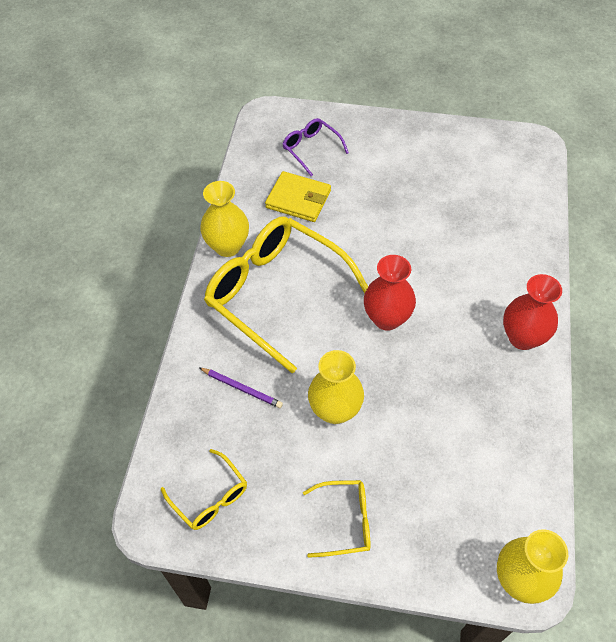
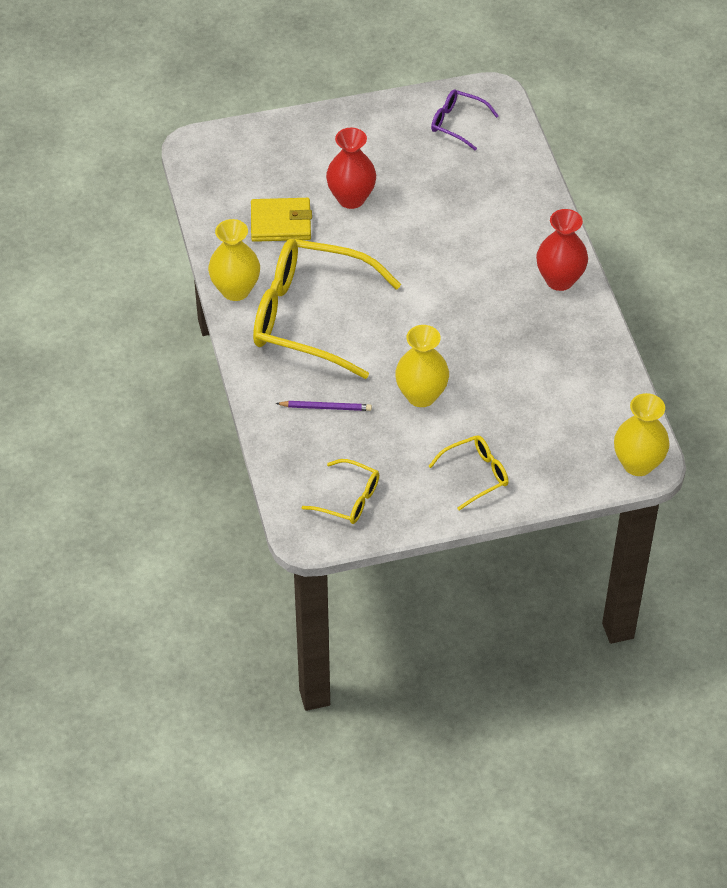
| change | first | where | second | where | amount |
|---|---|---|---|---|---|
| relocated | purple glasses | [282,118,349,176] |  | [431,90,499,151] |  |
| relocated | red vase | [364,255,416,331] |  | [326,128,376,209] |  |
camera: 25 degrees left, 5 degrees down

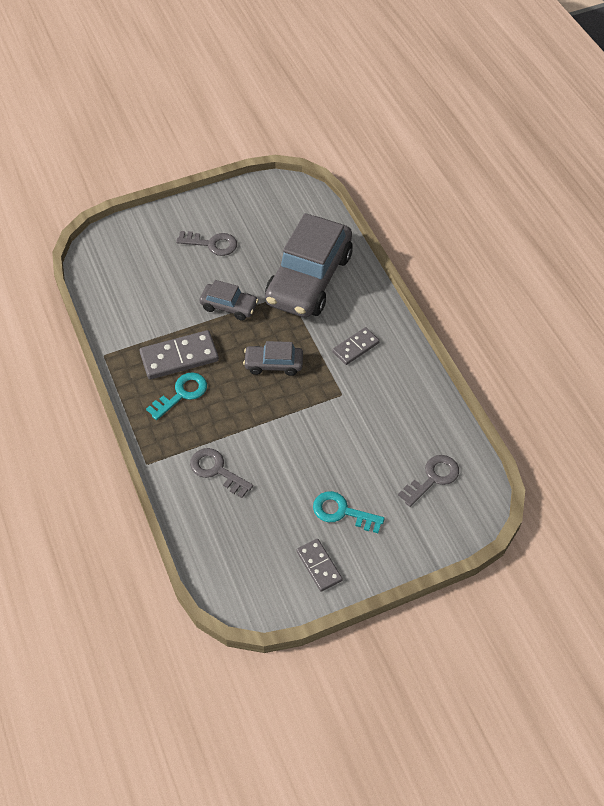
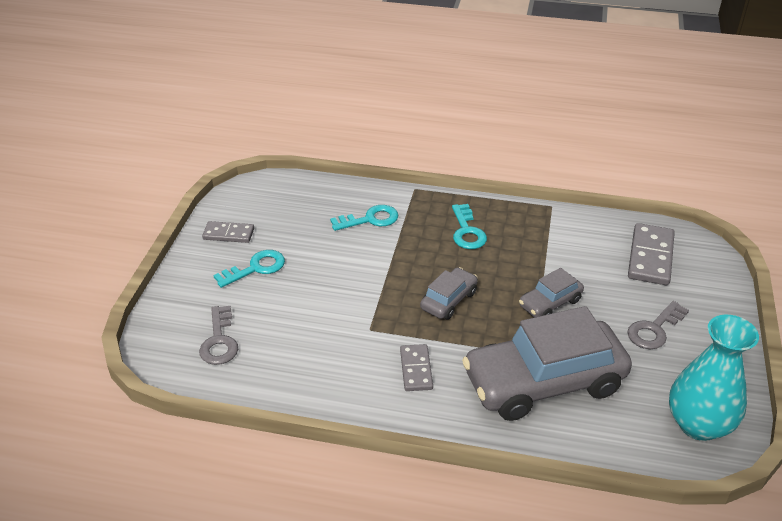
| change | first | where | second | where | amount |
|---|---|---|---|---|---|
| spun | grey car | [265,213,353,318] |  | [462,306,632,421] | 75 degrees counterclockwise |
| relocated | grey domino | [140,330,219,379] |  | [628,223,675,285] |  |
| colour | grey key | [190,448,253,498] | turquoise key | [330,205,398,231] |  |
| appeared |  |  | turquoise vase | [669,315,759,441] |  |
camera: 125 degrees right, 15 degrees down

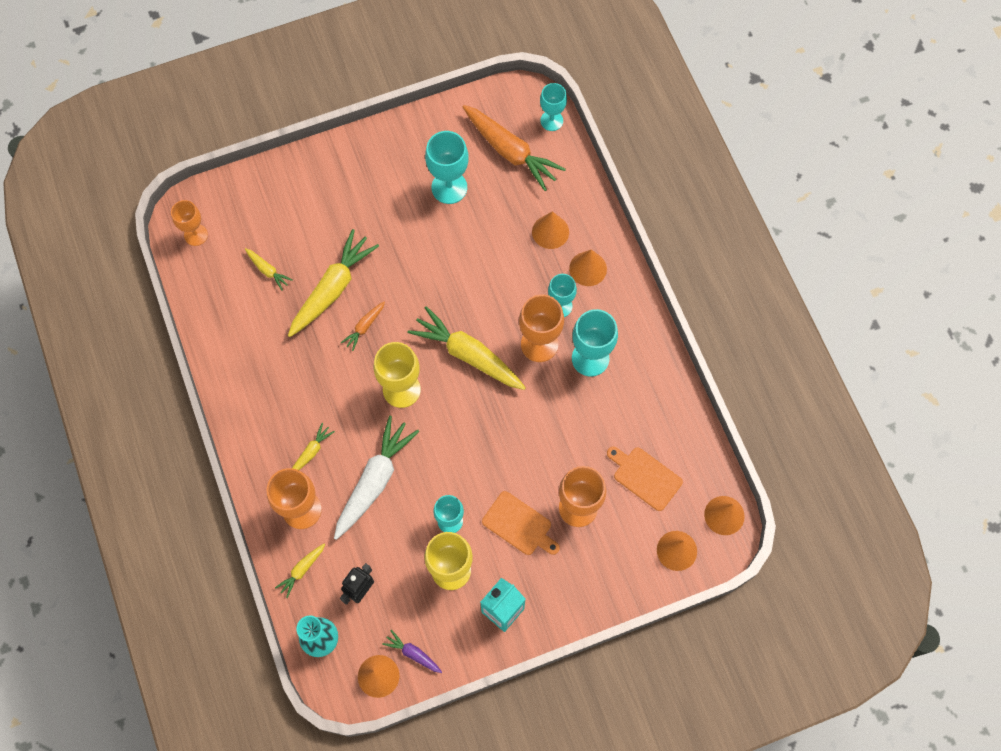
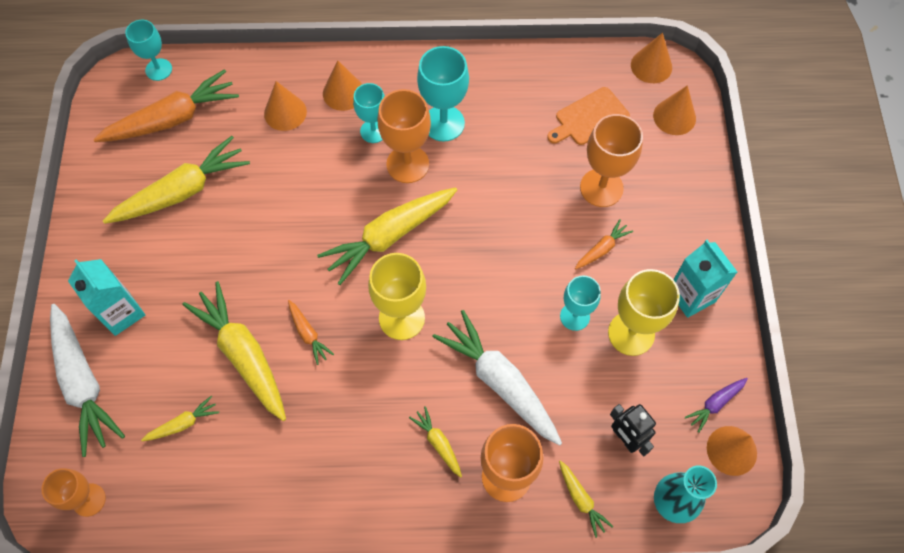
| change | first | where | second | where | amount |
|---|---|---|---|---|---|
| exchanged | turquoise goblet | [425,131,469,204] | yellow carrot | [103,136,250,224] |  |
| exchanged | orange cutting board | [482,491,560,555] | orange carrot | [575,219,633,269] |  |
| appeared |  |  | turquoise carton | [68,259,145,336] |  |
| appeared |  |  | white carrot | [50,304,125,457] |  |
camera: 70 degrees left, 5 degrees down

++++++

● **TASK REQUIREMENTS**:
Filter the records above and copy every line that contains the word "carrot".

● **RESULT BELOW**:
| exchanged | turquoise goblet | [425,131,469,204] | yellow carrot | [103,136,250,224] |  |
| exchanged | orange cutting board | [482,491,560,555] | orange carrot | [575,219,633,269] |  |
| appeared |  |  | white carrot | [50,304,125,457] |  |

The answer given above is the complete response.